Problem :: Go through the lines of the material and count the ones with the word "orange". Give that count alone.

Material provided ::

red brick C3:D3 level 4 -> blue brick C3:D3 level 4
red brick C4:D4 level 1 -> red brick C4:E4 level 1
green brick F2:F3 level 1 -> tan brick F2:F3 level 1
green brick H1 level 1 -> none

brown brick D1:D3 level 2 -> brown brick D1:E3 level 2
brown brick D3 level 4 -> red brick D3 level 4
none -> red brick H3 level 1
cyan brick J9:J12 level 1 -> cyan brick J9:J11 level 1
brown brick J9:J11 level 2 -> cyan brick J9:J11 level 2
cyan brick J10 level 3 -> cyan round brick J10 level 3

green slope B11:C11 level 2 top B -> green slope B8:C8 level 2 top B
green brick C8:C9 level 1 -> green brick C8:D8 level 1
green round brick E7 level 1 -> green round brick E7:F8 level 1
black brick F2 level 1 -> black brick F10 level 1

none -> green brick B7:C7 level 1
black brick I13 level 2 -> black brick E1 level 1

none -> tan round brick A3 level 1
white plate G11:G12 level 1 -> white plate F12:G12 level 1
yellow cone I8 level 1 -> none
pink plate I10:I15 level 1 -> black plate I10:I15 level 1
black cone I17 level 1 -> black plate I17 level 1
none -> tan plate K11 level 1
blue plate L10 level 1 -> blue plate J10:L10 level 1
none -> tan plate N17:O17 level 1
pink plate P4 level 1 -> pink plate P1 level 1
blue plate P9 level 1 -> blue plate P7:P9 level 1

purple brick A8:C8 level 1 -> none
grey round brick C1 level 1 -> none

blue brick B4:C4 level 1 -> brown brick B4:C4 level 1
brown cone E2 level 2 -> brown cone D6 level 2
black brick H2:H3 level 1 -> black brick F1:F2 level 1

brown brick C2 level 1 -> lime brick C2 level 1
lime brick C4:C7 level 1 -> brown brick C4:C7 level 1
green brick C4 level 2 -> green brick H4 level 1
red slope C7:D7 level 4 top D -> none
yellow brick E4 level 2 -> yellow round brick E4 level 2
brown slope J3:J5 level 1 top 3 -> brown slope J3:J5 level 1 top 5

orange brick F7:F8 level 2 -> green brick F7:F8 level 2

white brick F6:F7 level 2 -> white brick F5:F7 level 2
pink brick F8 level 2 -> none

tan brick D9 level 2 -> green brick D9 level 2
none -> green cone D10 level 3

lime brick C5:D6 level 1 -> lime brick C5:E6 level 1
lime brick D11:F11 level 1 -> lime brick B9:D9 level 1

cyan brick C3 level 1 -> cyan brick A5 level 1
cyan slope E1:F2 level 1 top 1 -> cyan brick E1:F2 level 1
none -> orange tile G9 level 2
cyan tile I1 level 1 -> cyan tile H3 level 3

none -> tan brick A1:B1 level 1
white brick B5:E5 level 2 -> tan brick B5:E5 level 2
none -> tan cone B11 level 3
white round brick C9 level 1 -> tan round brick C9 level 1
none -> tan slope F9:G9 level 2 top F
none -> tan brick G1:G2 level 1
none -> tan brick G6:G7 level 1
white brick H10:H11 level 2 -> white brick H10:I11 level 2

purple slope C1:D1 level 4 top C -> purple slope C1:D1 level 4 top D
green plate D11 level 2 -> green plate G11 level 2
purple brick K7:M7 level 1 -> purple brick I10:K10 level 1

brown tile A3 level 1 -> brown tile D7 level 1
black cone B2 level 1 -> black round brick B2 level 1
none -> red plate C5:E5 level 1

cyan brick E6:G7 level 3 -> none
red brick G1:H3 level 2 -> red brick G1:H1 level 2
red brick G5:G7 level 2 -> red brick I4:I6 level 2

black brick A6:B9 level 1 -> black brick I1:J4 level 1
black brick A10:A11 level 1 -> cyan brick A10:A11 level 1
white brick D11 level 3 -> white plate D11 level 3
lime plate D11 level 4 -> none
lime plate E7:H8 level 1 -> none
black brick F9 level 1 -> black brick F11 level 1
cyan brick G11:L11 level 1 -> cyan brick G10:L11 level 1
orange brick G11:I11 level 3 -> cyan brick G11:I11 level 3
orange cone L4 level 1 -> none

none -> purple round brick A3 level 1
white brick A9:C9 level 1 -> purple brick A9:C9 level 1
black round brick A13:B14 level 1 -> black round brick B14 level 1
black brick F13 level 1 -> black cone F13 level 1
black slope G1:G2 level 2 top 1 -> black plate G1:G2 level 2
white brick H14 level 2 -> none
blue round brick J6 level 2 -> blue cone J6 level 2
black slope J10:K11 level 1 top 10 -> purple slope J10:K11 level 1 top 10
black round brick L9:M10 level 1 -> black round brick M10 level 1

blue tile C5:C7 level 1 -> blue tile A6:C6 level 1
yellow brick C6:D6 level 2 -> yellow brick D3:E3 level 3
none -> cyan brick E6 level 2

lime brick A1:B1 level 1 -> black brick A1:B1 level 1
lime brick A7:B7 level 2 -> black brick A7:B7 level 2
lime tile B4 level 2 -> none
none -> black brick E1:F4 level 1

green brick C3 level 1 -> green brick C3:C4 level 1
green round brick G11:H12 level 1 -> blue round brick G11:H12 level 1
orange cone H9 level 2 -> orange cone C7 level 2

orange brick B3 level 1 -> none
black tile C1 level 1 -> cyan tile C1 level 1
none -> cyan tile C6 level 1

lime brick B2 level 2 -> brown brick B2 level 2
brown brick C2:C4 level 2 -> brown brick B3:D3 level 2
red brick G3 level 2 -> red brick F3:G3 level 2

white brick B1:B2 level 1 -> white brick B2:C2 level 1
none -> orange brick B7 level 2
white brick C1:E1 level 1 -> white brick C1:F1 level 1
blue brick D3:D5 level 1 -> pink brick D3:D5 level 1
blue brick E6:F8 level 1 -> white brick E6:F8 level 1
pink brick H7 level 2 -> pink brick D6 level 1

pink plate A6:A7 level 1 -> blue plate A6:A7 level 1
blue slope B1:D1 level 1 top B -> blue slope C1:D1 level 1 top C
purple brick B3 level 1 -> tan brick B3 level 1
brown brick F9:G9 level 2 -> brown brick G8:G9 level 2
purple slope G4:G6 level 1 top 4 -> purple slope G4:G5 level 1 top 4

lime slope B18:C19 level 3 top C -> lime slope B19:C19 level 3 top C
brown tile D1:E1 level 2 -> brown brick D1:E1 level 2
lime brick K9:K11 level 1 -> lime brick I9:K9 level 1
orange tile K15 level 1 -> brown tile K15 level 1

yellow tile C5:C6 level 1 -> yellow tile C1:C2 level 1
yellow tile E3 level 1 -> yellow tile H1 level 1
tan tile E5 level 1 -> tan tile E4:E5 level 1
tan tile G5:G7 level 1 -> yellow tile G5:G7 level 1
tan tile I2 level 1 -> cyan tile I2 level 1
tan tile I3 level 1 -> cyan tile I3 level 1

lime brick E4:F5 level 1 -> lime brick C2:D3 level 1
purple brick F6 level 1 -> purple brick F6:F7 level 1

Task output :: 8